──────── Information supplied

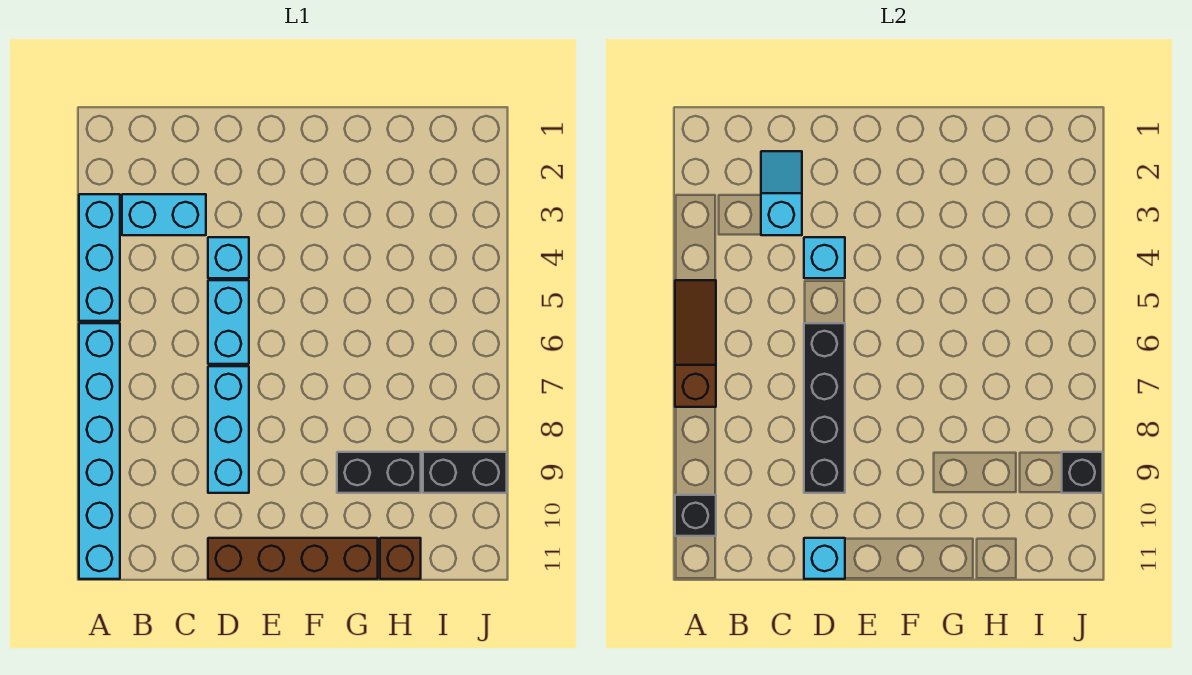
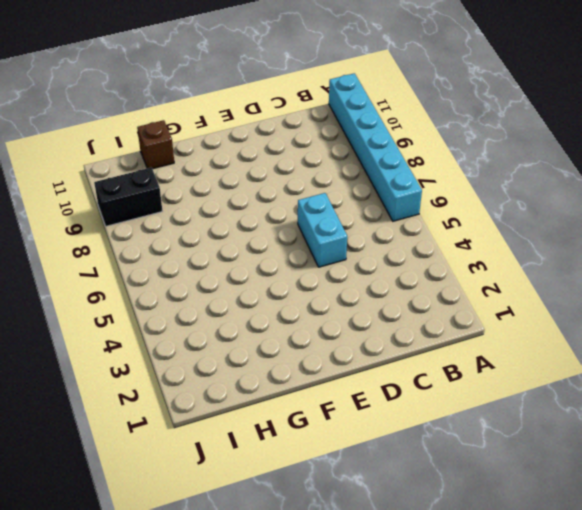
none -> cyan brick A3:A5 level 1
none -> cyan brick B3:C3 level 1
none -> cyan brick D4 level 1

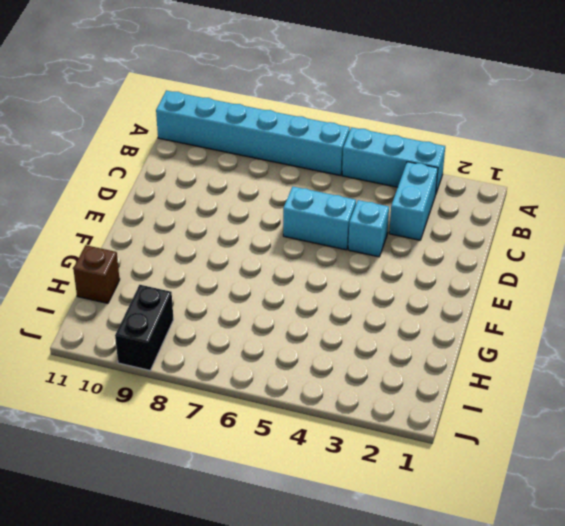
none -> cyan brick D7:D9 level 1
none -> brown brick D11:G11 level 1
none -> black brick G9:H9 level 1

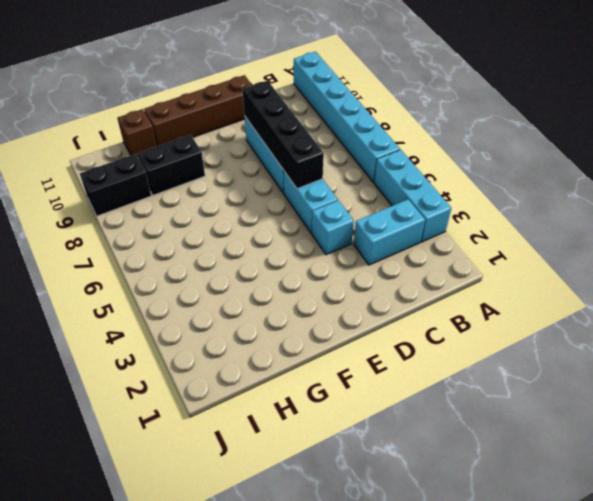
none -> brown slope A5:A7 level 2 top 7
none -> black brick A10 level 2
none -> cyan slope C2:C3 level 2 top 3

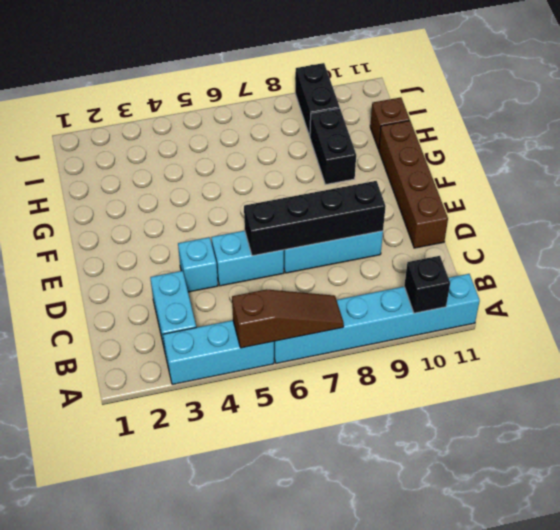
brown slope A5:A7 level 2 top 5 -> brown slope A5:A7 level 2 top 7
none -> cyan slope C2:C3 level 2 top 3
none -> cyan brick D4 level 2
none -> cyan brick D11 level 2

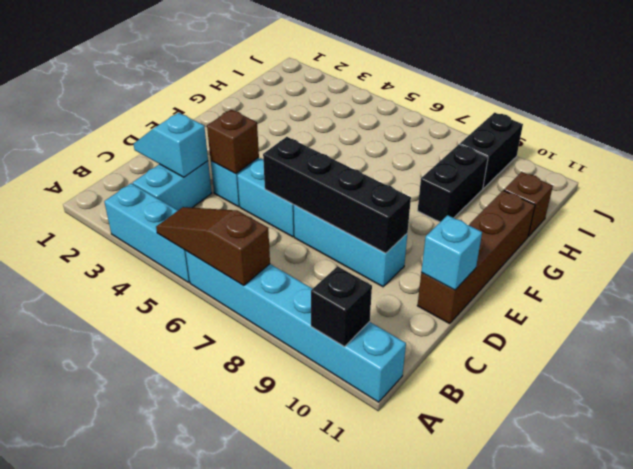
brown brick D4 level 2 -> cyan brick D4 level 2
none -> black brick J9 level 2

────────────────
──────── Information supplied

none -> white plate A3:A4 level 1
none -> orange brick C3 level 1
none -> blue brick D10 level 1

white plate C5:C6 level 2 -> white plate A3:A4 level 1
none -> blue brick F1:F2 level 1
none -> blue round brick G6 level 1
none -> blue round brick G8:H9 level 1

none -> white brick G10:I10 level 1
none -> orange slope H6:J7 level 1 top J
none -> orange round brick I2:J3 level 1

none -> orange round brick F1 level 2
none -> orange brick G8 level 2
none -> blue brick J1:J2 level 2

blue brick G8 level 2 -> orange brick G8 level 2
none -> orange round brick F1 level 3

────────────────

(Your instructions): What is needed is each line of the entries that contains the word "round".

(Output below):
none -> blue round brick G6 level 1
none -> blue round brick G8:H9 level 1
none -> orange round brick I2:J3 level 1
none -> orange round brick F1 level 2
none -> orange round brick F1 level 3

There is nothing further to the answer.